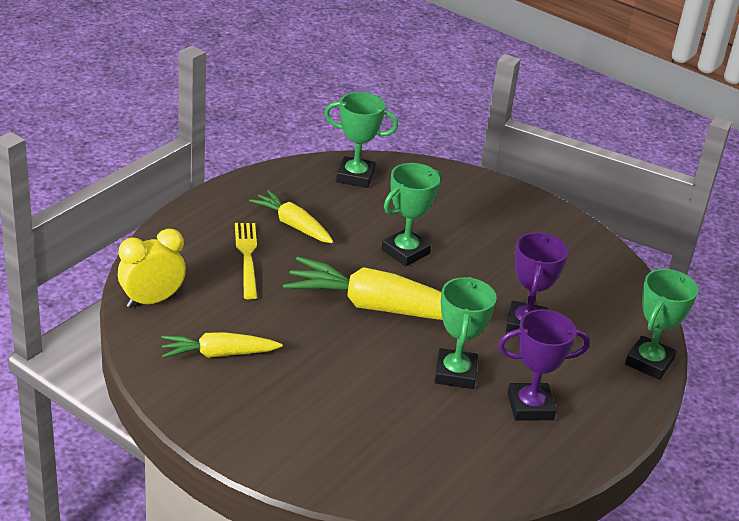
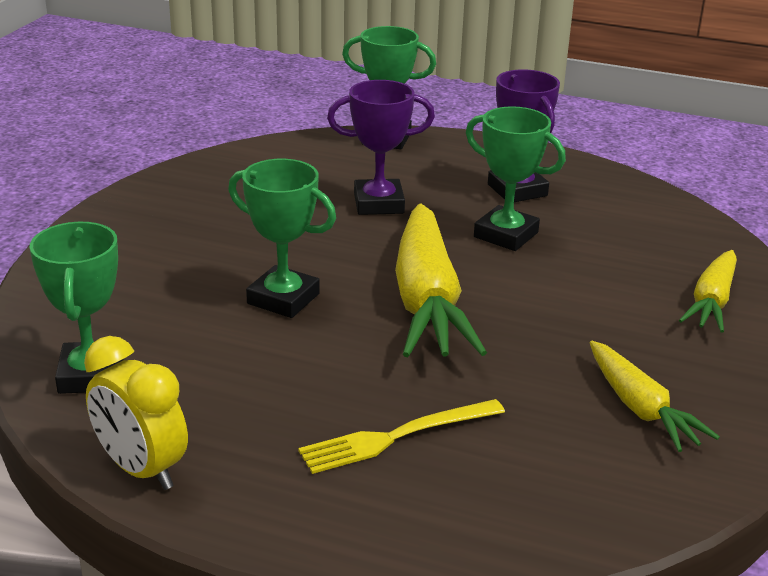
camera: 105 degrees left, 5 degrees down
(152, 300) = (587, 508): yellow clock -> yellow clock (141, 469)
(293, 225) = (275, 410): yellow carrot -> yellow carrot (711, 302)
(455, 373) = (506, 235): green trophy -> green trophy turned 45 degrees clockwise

## Brief:
Copy every line of the data exactly as written, excluding the pictures.

## Task result:
camera: 105 degrees left, 5 degrees down
(152, 300) = (587, 508): yellow clock -> yellow clock (141, 469)
(293, 225) = (275, 410): yellow carrot -> yellow carrot (711, 302)
(455, 373) = (506, 235): green trophy -> green trophy turned 45 degrees clockwise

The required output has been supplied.